* DATA TO USE *
↓↓↓

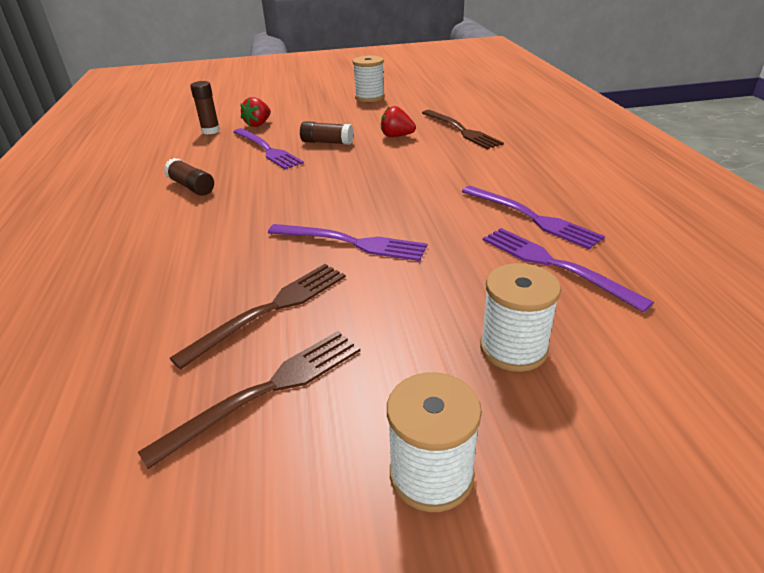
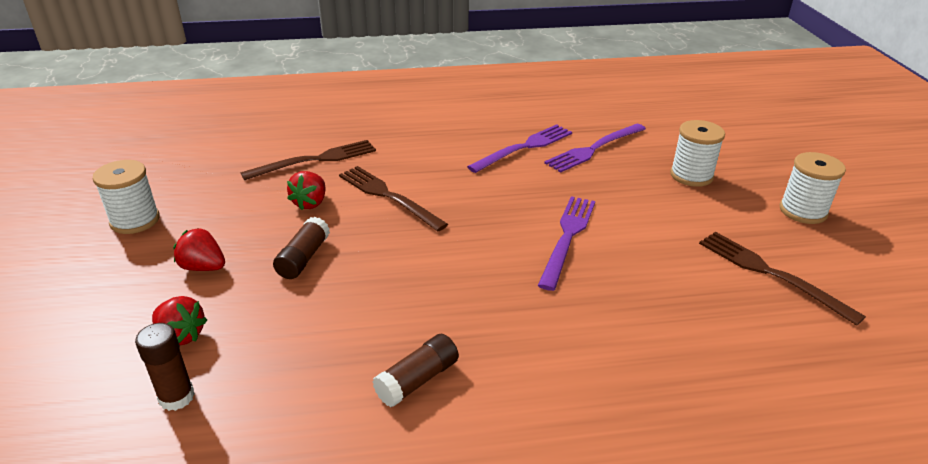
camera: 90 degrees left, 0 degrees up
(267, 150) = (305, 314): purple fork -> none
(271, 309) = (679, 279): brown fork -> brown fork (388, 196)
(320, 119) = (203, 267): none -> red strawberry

↑↑↑
↓↓↓

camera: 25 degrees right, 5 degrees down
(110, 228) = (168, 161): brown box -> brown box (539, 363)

↑↑↑
↓↓↓

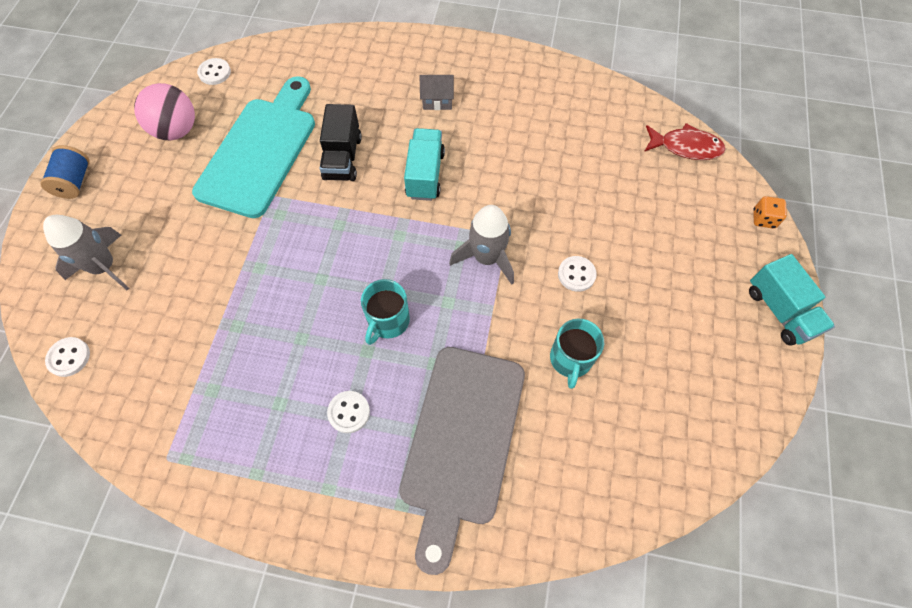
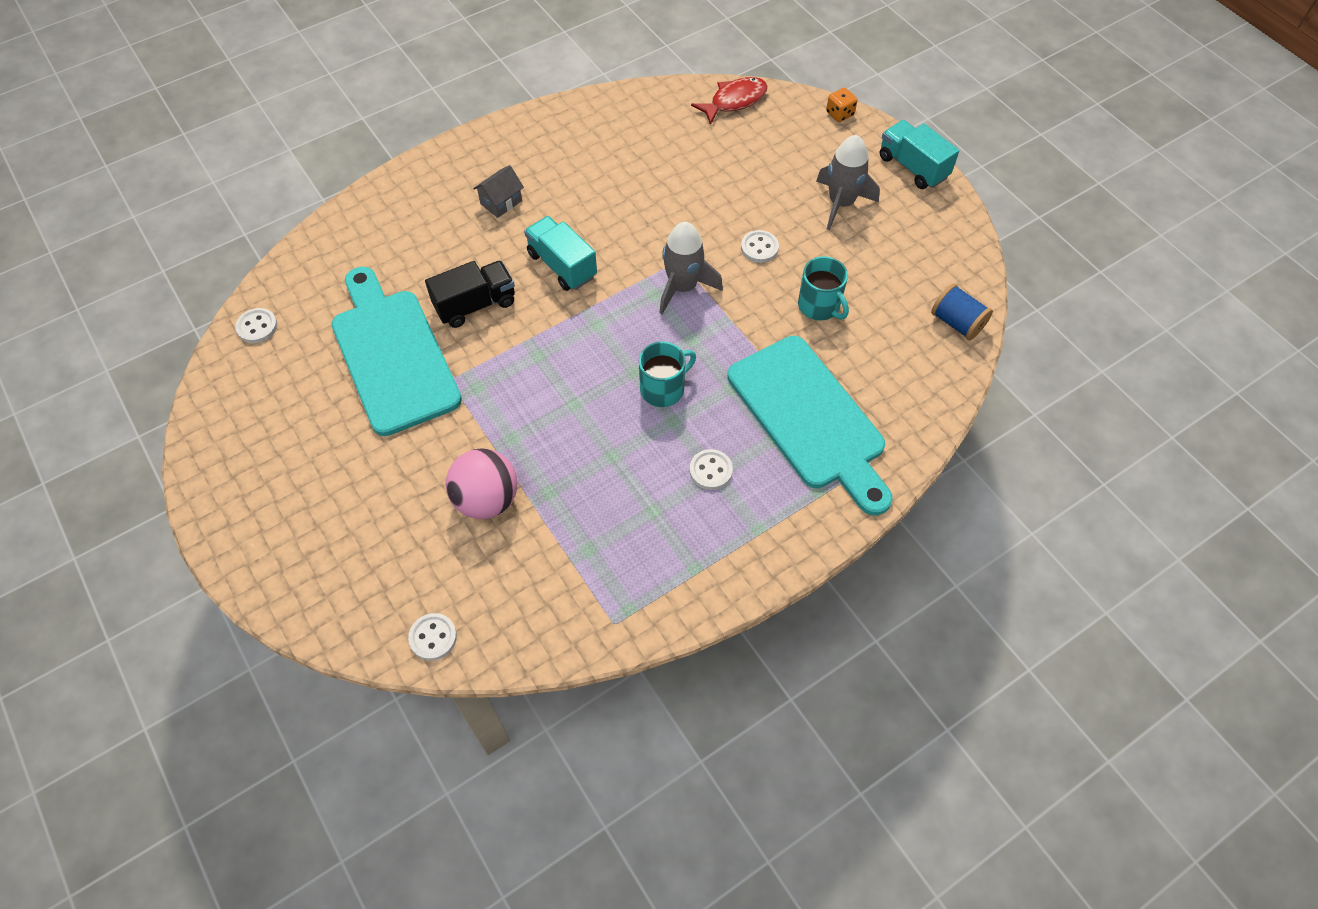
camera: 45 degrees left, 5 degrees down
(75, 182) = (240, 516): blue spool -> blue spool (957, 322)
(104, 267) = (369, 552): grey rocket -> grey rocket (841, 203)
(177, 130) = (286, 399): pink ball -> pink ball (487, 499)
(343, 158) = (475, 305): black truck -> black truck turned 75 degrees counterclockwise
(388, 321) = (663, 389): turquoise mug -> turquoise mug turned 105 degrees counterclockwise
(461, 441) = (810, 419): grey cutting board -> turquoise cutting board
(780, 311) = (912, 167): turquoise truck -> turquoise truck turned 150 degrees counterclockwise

↑↑↑

* WHAT THE TASK REQUIRES *
Keeping every character as it is, restate the lines above that run from the line with "(75, 182) = (240, 516): blue" through the line with "(780, 311) = (912, 167): turquoise", both included, and nothing else.

* RESULT *
(75, 182) = (240, 516): blue spool -> blue spool (957, 322)
(104, 267) = (369, 552): grey rocket -> grey rocket (841, 203)
(177, 130) = (286, 399): pink ball -> pink ball (487, 499)
(343, 158) = (475, 305): black truck -> black truck turned 75 degrees counterclockwise
(388, 321) = (663, 389): turquoise mug -> turquoise mug turned 105 degrees counterclockwise
(461, 441) = (810, 419): grey cutting board -> turquoise cutting board
(780, 311) = (912, 167): turquoise truck -> turquoise truck turned 150 degrees counterclockwise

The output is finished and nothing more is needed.